• _What you will do_: With images removed, transcribe each record exactly as it appears.

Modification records
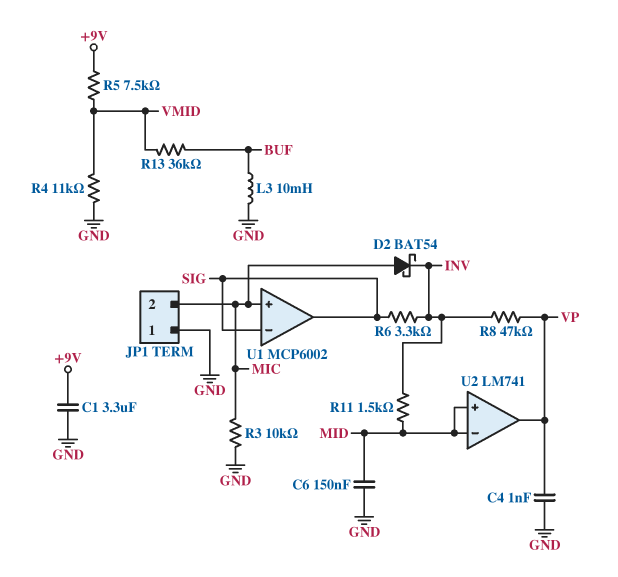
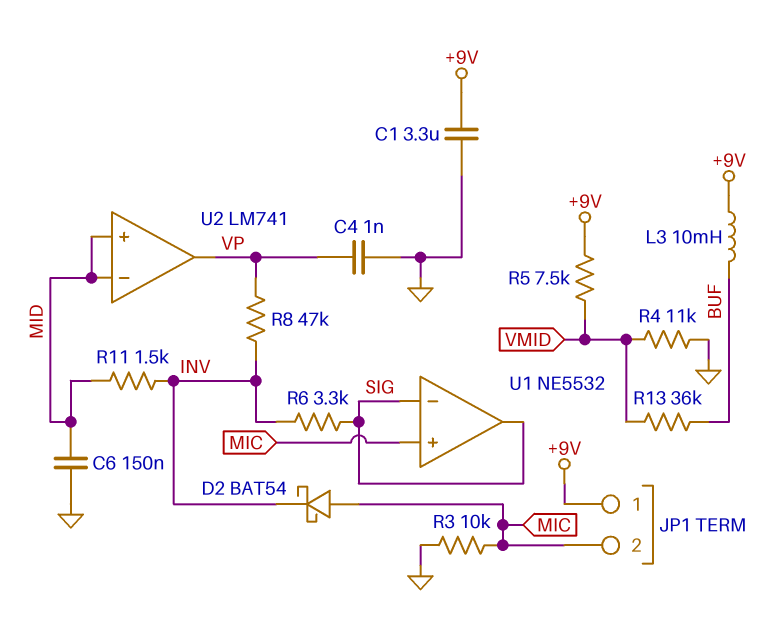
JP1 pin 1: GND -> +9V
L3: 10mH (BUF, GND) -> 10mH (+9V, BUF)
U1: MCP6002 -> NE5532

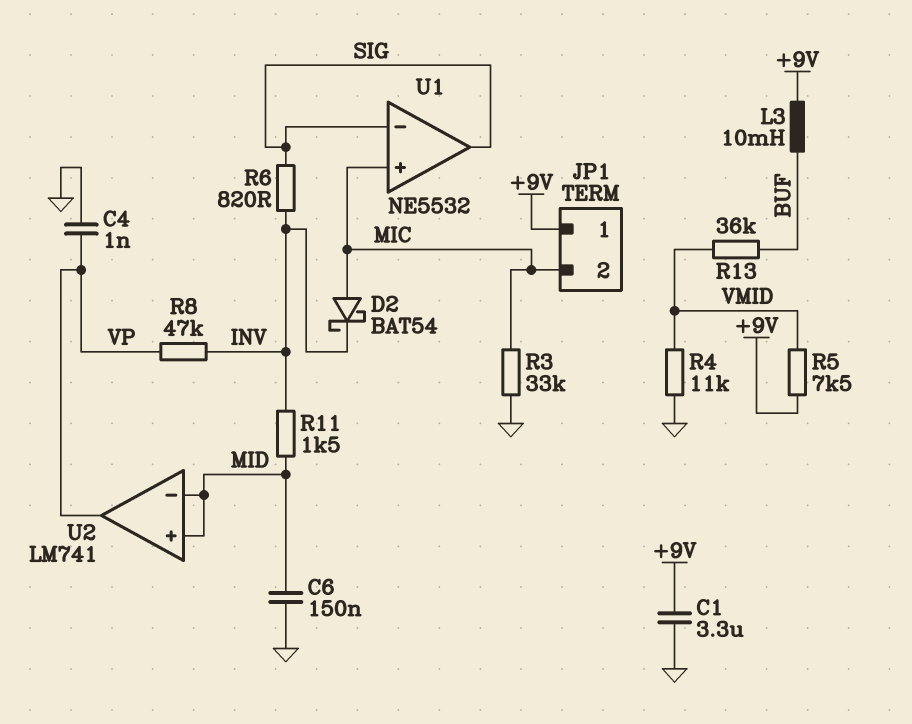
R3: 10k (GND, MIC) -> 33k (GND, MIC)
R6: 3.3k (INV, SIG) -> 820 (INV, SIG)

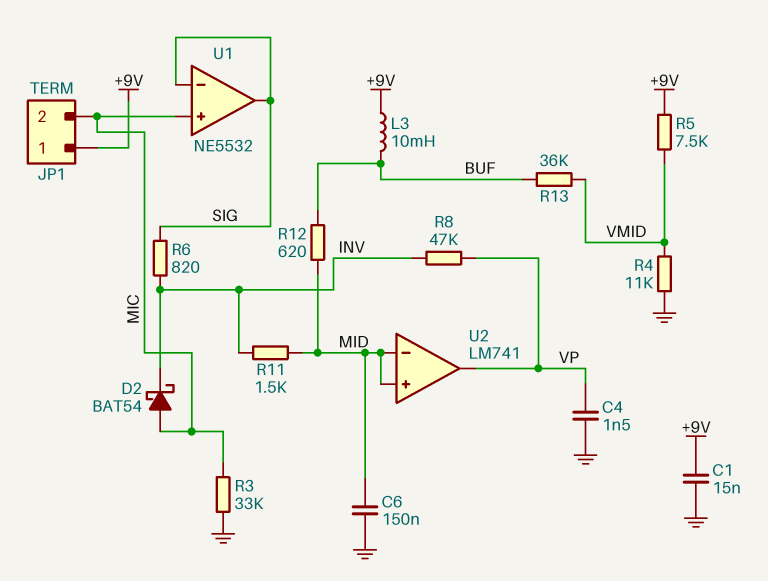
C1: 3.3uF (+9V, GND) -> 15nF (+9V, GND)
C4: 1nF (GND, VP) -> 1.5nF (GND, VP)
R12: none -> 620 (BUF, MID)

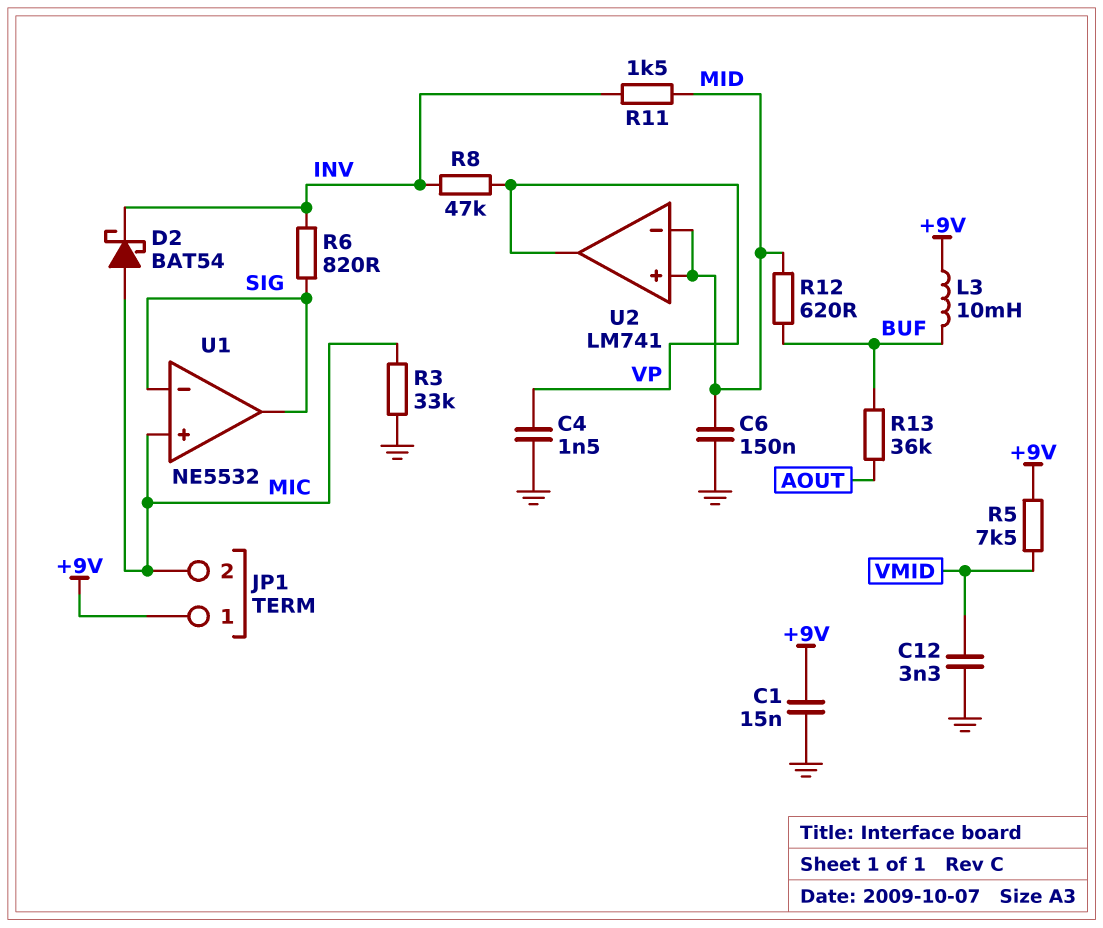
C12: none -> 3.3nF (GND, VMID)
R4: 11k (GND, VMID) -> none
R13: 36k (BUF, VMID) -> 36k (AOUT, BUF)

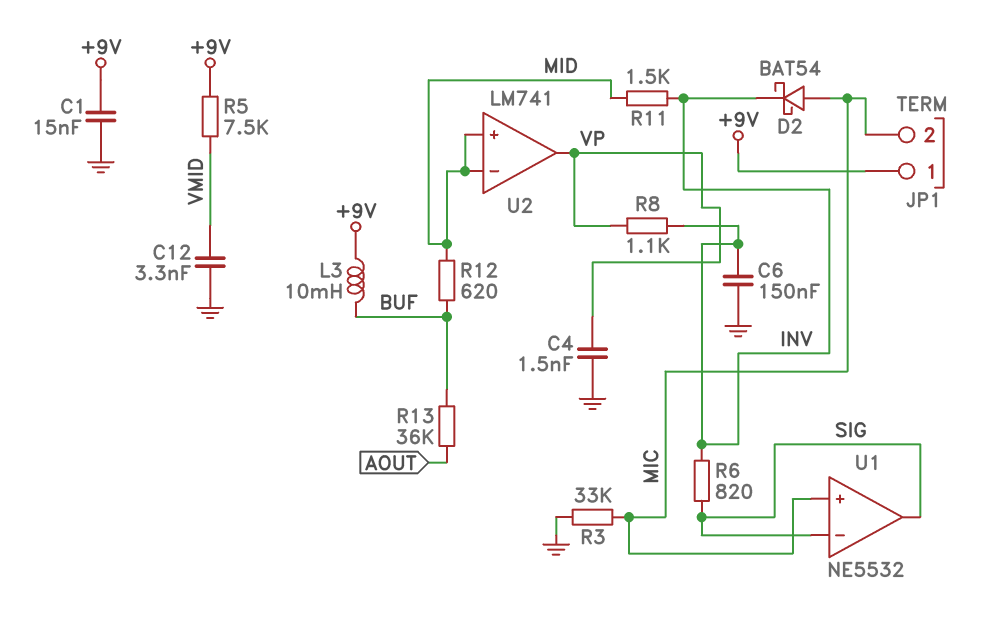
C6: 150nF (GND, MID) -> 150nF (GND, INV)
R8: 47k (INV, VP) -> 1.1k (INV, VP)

• _Completed exercise_:
JP1 pin 1: GND -> +9V
L3: 10mH (BUF, GND) -> 10mH (+9V, BUF)
U1: MCP6002 -> NE5532

R3: 10k (GND, MIC) -> 33k (GND, MIC)
R6: 3.3k (INV, SIG) -> 820 (INV, SIG)

C1: 3.3uF (+9V, GND) -> 15nF (+9V, GND)
C4: 1nF (GND, VP) -> 1.5nF (GND, VP)
R12: none -> 620 (BUF, MID)

C12: none -> 3.3nF (GND, VMID)
R4: 11k (GND, VMID) -> none
R13: 36k (BUF, VMID) -> 36k (AOUT, BUF)

C6: 150nF (GND, MID) -> 150nF (GND, INV)
R8: 47k (INV, VP) -> 1.1k (INV, VP)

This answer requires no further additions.